- **Records for the task**
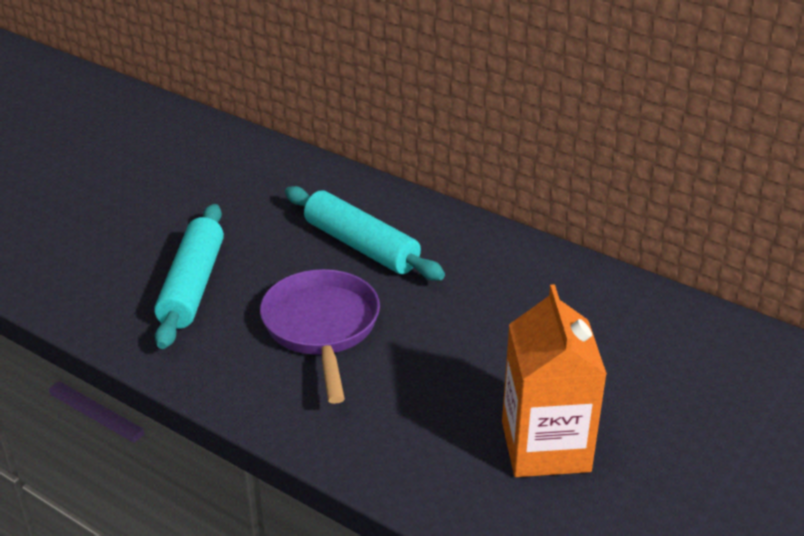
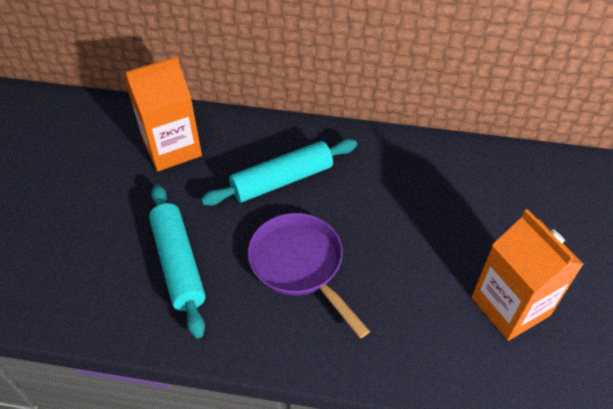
camera: 25 degrees left, 15 degrees up
turquoise rolling pin [285,186,445,281] -> turquoise rolling pin turned 45 degrees counterclockwise [201,139,357,206]
none -> orange carton [126,56,202,171]

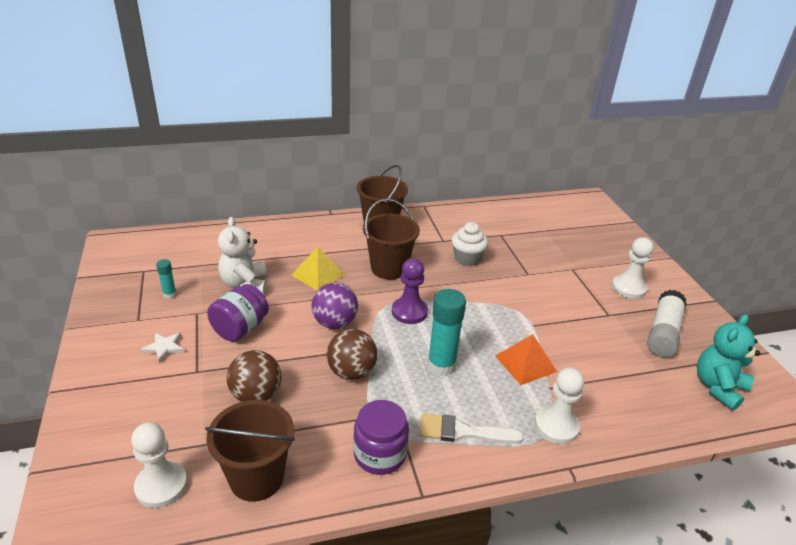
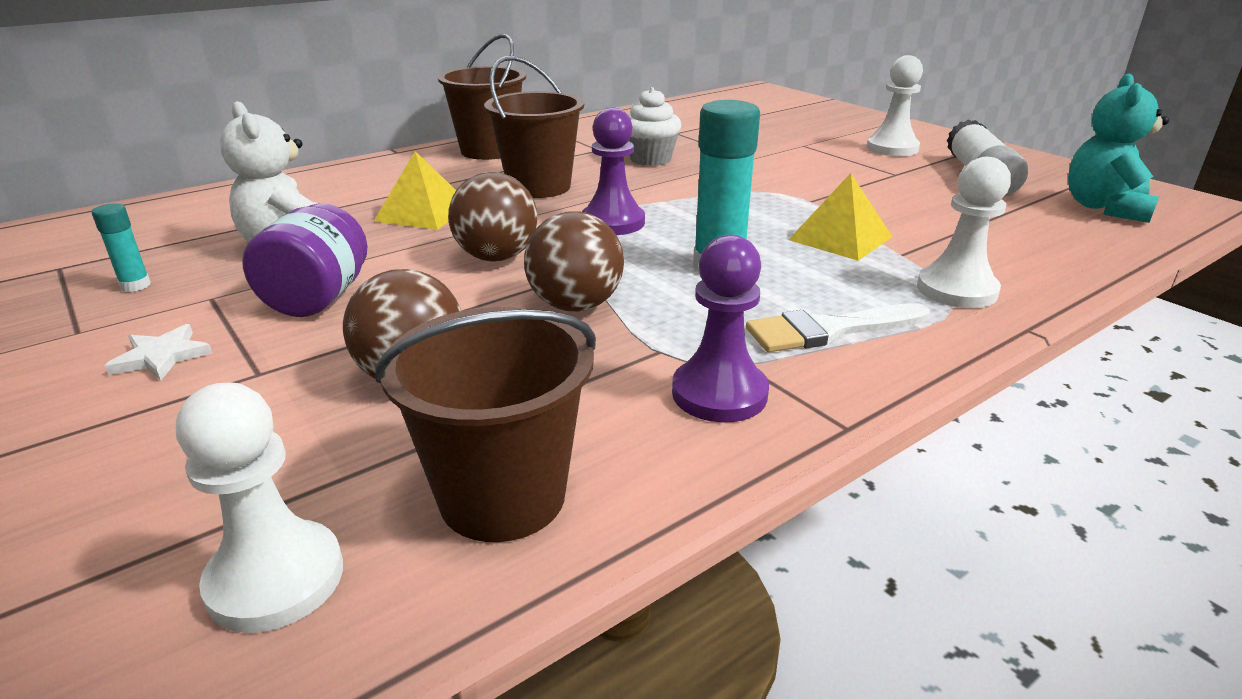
camera: 20 degrees left, 5 degrees down
purple ball [311,283,358,329] -> brown ball [448,172,537,262]
purple jar [353,400,409,475] -> purple pawn [672,235,769,422]
orange pyramid [495,334,557,385] -> yellow pyramid [788,173,892,261]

- **Directive**
Of all the lines in the entries, count those with the string "left", and report only that number.

- **Exercise answer**
2